* TASK INSTRUCTIONS: Write out the data that follows exactly, keeping every picture out.

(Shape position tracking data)
- - -

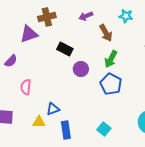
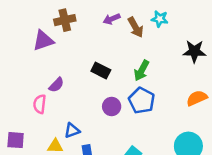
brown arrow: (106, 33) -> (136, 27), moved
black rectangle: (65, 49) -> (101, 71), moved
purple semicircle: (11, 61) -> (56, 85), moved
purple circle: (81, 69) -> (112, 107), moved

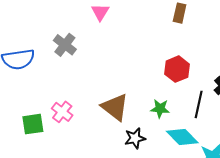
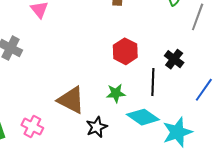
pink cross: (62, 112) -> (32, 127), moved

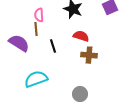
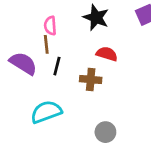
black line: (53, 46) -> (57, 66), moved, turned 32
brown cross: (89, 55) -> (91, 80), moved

- - -

* REPLY:
brown arrow: (106, 33) -> (136, 27), moved
black rectangle: (65, 49) -> (101, 71), moved
purple semicircle: (11, 61) -> (56, 85), moved
purple circle: (81, 69) -> (112, 107), moved

pink cross: (62, 112) -> (32, 127), moved

black line: (53, 46) -> (57, 66), moved, turned 32
brown cross: (89, 55) -> (91, 80), moved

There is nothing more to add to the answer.